Change detection data
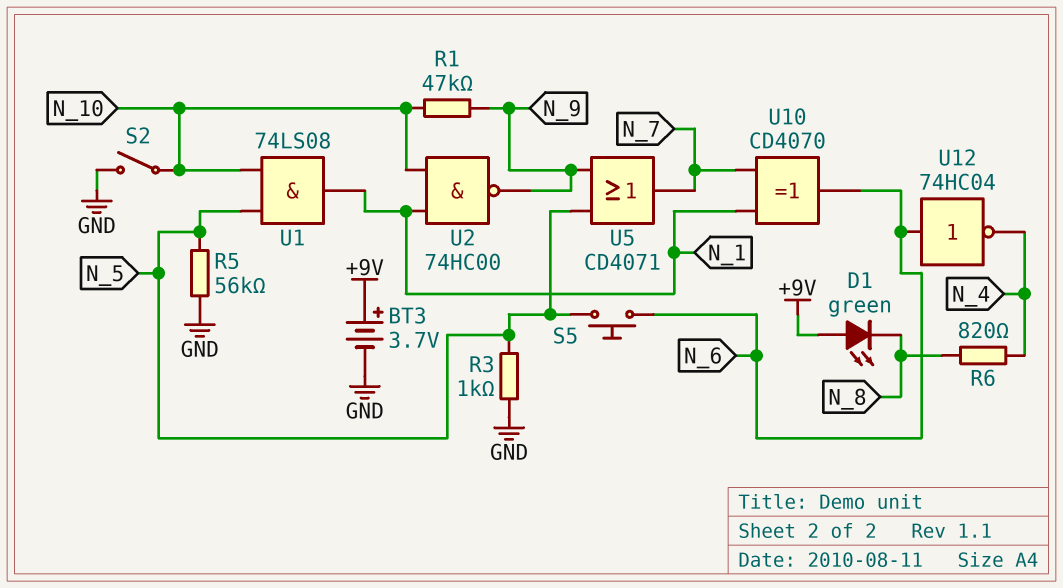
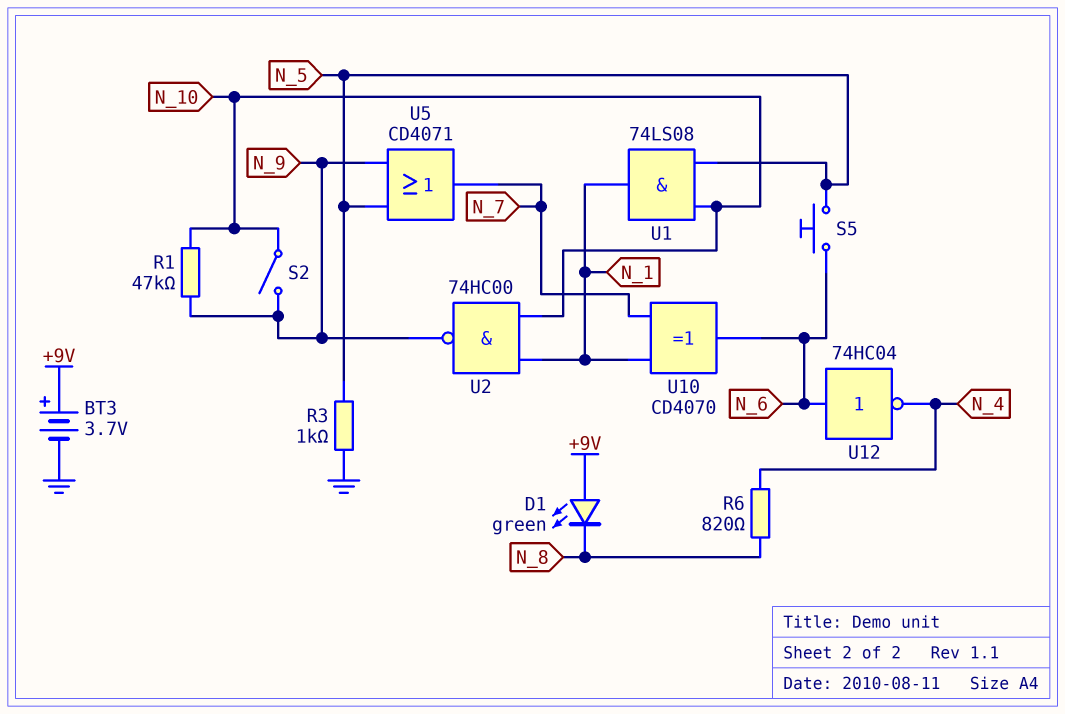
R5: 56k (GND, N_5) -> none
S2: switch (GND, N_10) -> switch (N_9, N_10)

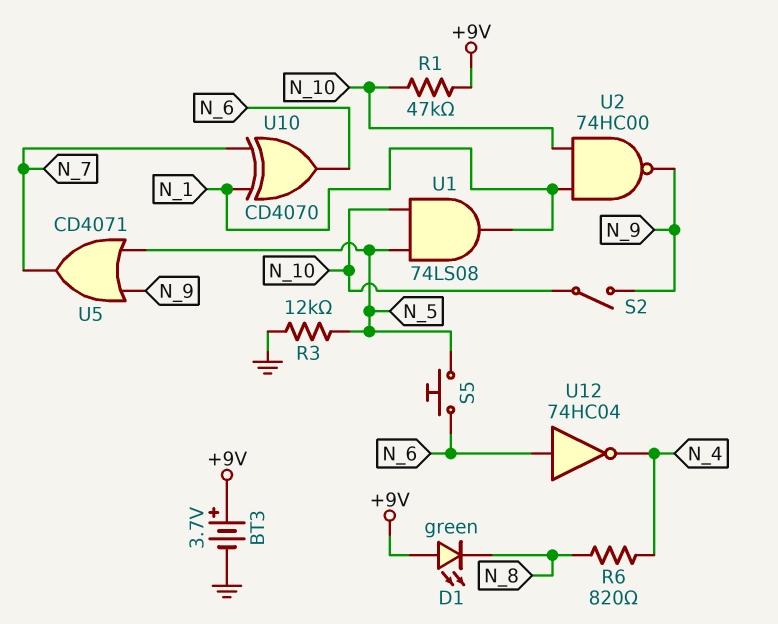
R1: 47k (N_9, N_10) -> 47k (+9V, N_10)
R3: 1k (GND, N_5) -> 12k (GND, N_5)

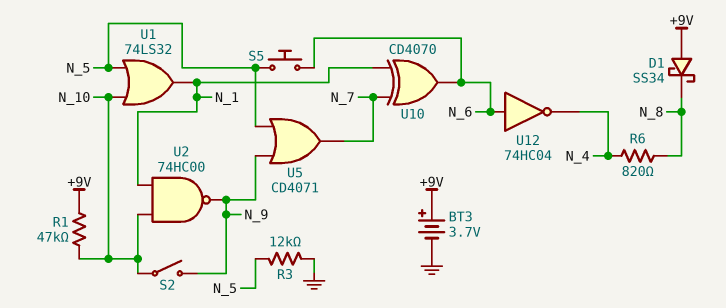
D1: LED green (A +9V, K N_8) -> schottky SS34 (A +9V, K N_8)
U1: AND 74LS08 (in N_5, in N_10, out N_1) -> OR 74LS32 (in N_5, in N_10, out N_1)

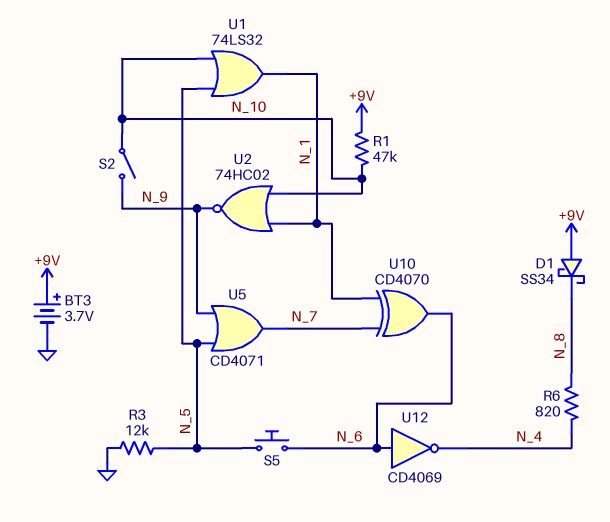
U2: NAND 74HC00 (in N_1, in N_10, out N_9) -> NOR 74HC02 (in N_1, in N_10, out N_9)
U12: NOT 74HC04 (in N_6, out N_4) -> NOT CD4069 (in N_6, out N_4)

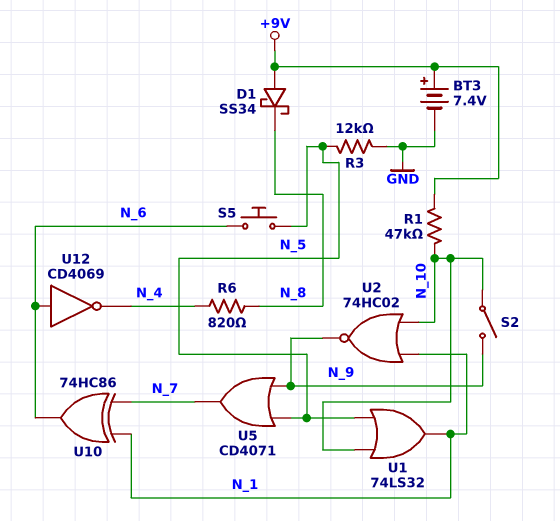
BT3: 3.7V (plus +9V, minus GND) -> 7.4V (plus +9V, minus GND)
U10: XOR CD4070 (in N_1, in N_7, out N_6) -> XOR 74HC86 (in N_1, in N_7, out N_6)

Exercise instructions | Exactly as written, set down the lines from the line holding "S2: switch (GND, N_10) -> switch (N_9, N_10)" to the last line of the data, both ends included, pictures excluded.

Solution to this exercise |
S2: switch (GND, N_10) -> switch (N_9, N_10)

R1: 47k (N_9, N_10) -> 47k (+9V, N_10)
R3: 1k (GND, N_5) -> 12k (GND, N_5)

D1: LED green (A +9V, K N_8) -> schottky SS34 (A +9V, K N_8)
U1: AND 74LS08 (in N_5, in N_10, out N_1) -> OR 74LS32 (in N_5, in N_10, out N_1)

U2: NAND 74HC00 (in N_1, in N_10, out N_9) -> NOR 74HC02 (in N_1, in N_10, out N_9)
U12: NOT 74HC04 (in N_6, out N_4) -> NOT CD4069 (in N_6, out N_4)

BT3: 3.7V (plus +9V, minus GND) -> 7.4V (plus +9V, minus GND)
U10: XOR CD4070 (in N_1, in N_7, out N_6) -> XOR 74HC86 (in N_1, in N_7, out N_6)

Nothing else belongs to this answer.